**Problem statement:**
Repeat the listing exactly. Pictures stay out of your copy.

**Input data:**

....

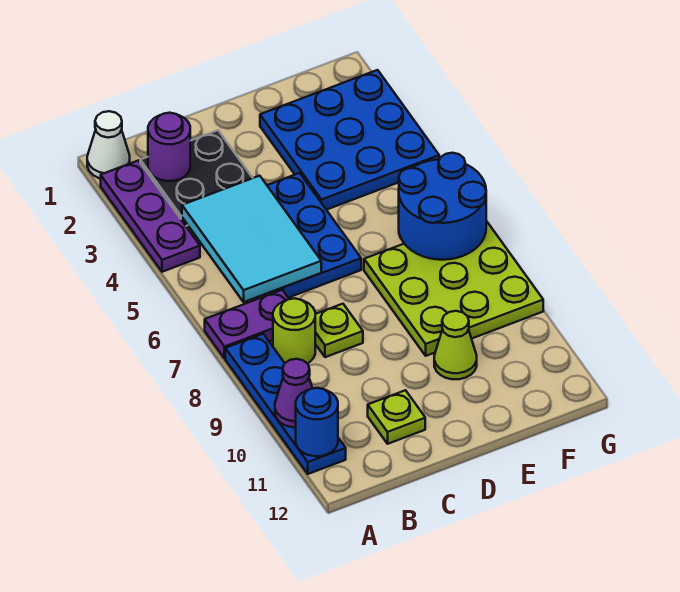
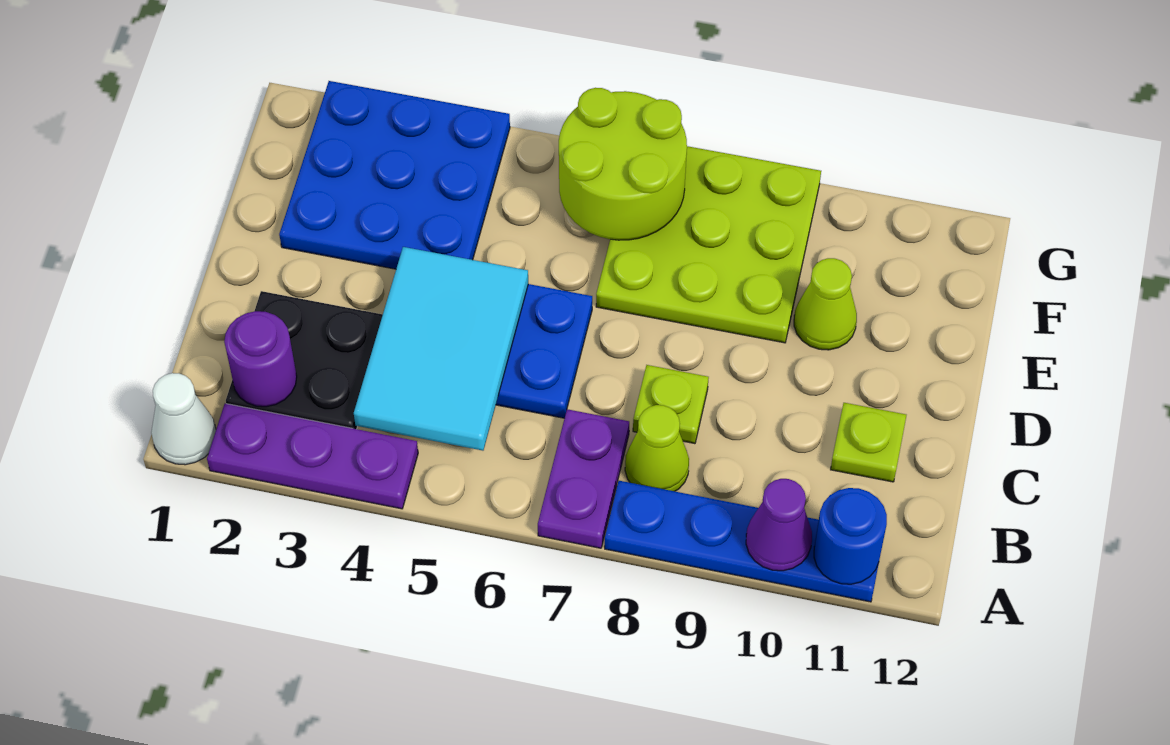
cyan tile B4:C6 level 2 -> cyan tile B4:D5 level 2
lime round brick B8 level 1 -> lime cone B8 level 1
blue round brick F6:G7 level 2 -> lime round brick F6:G7 level 2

....

**Response:**
cyan tile B4:C6 level 2 -> cyan tile B4:D5 level 2
lime round brick B8 level 1 -> lime cone B8 level 1
blue round brick F6:G7 level 2 -> lime round brick F6:G7 level 2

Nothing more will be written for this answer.